Prompt |
Only the lines from the one containing "brown square: moved 7 px down" through the end of the records should be retyped, exactly and including both ends; pictures stay out.

=== Begin Enclosure ===

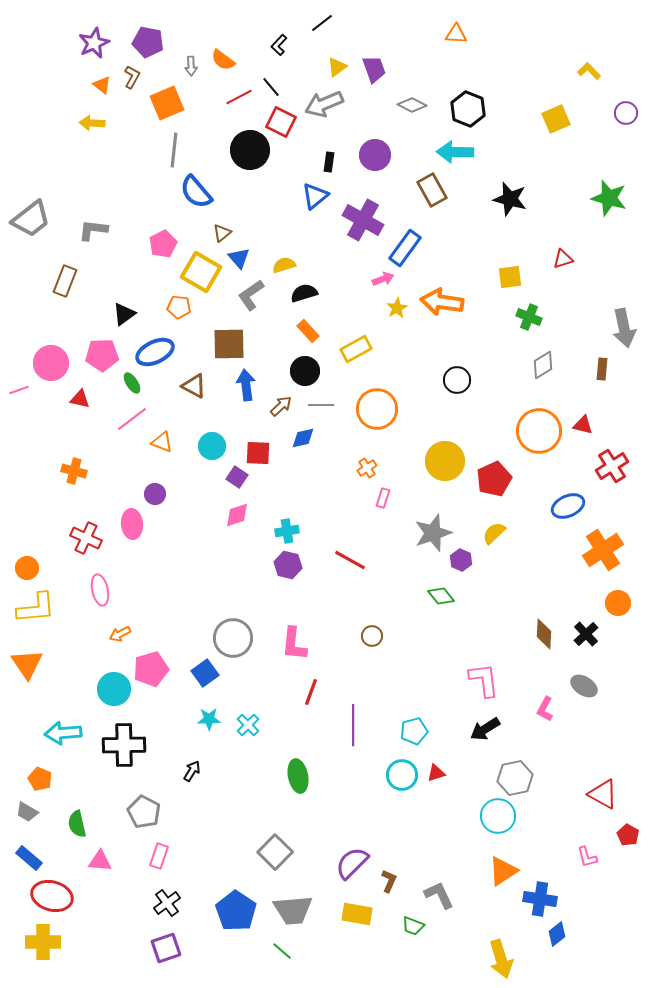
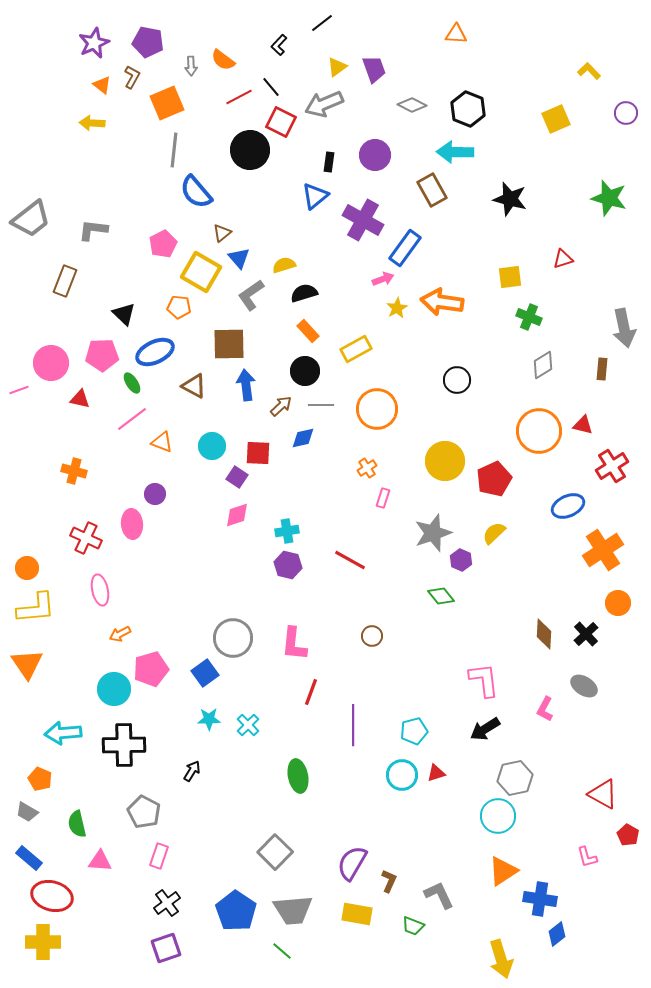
black triangle at (124, 314): rotated 40 degrees counterclockwise
purple semicircle at (352, 863): rotated 15 degrees counterclockwise
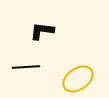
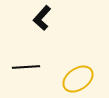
black L-shape: moved 13 px up; rotated 55 degrees counterclockwise
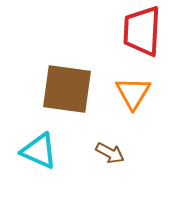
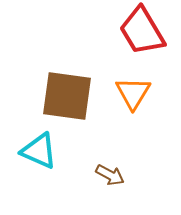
red trapezoid: rotated 34 degrees counterclockwise
brown square: moved 7 px down
brown arrow: moved 22 px down
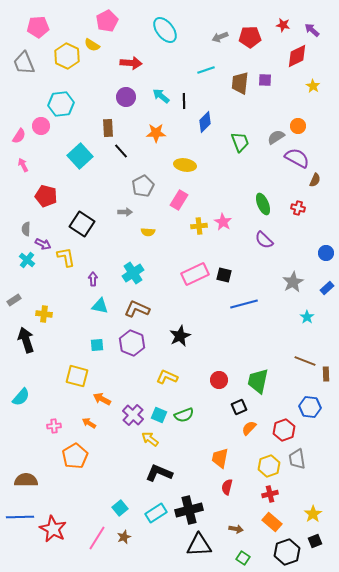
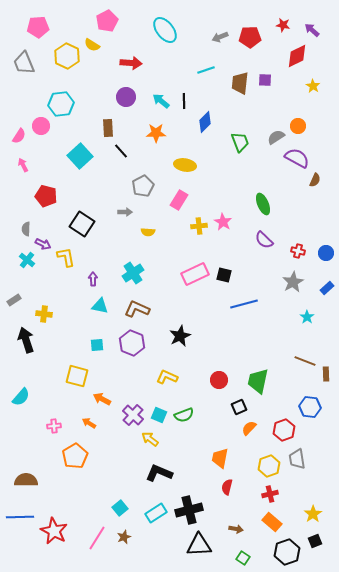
cyan arrow at (161, 96): moved 5 px down
red cross at (298, 208): moved 43 px down
red star at (53, 529): moved 1 px right, 2 px down
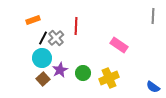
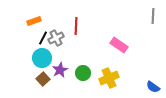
orange rectangle: moved 1 px right, 1 px down
gray cross: rotated 14 degrees clockwise
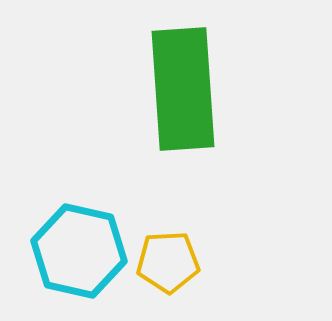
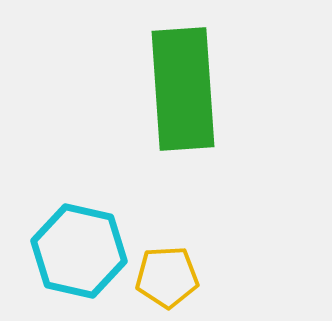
yellow pentagon: moved 1 px left, 15 px down
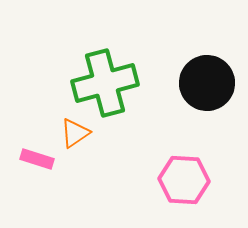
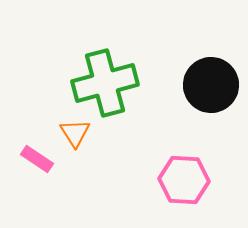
black circle: moved 4 px right, 2 px down
orange triangle: rotated 28 degrees counterclockwise
pink rectangle: rotated 16 degrees clockwise
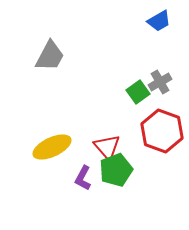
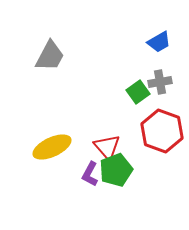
blue trapezoid: moved 21 px down
gray cross: rotated 20 degrees clockwise
purple L-shape: moved 7 px right, 4 px up
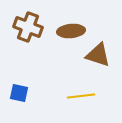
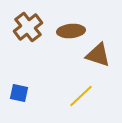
brown cross: rotated 32 degrees clockwise
yellow line: rotated 36 degrees counterclockwise
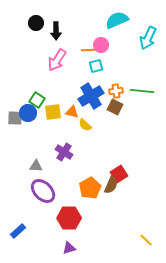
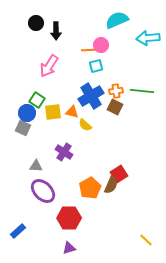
cyan arrow: rotated 60 degrees clockwise
pink arrow: moved 8 px left, 6 px down
blue circle: moved 1 px left
gray square: moved 8 px right, 10 px down; rotated 21 degrees clockwise
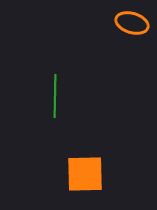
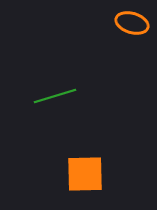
green line: rotated 72 degrees clockwise
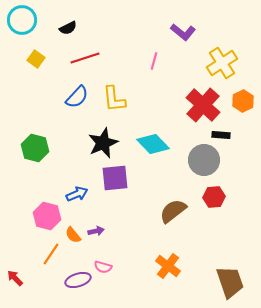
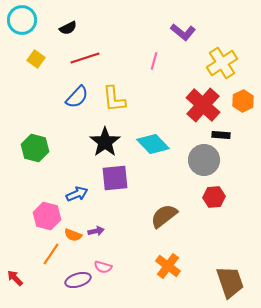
black star: moved 2 px right, 1 px up; rotated 12 degrees counterclockwise
brown semicircle: moved 9 px left, 5 px down
orange semicircle: rotated 30 degrees counterclockwise
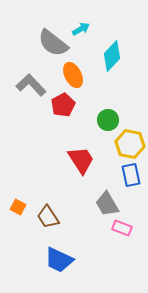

=== End Enclosure ===

Output for this task |
brown square: moved 7 px down
brown arrow: moved 22 px down
cyan arrow at (161, 96): moved 5 px down
red cross at (298, 208): moved 43 px down
red star at (53, 529): moved 1 px right, 2 px down
orange rectangle: moved 1 px right, 1 px down
gray cross: rotated 14 degrees clockwise
yellow pentagon: moved 1 px left, 15 px down
black circle: moved 4 px right, 2 px down
orange triangle: rotated 28 degrees counterclockwise
pink rectangle: rotated 16 degrees clockwise
blue trapezoid: moved 21 px down
gray cross: rotated 20 degrees clockwise
purple L-shape: moved 7 px right, 4 px up
brown cross: rotated 32 degrees clockwise
yellow line: rotated 36 degrees counterclockwise
cyan arrow: rotated 60 degrees clockwise
pink arrow: moved 8 px left, 6 px down
blue circle: moved 1 px left
gray square: moved 8 px right, 10 px down; rotated 21 degrees clockwise
green line: rotated 72 degrees clockwise
black star: moved 2 px right, 1 px up; rotated 12 degrees counterclockwise
brown semicircle: moved 9 px left, 5 px down
orange semicircle: rotated 30 degrees counterclockwise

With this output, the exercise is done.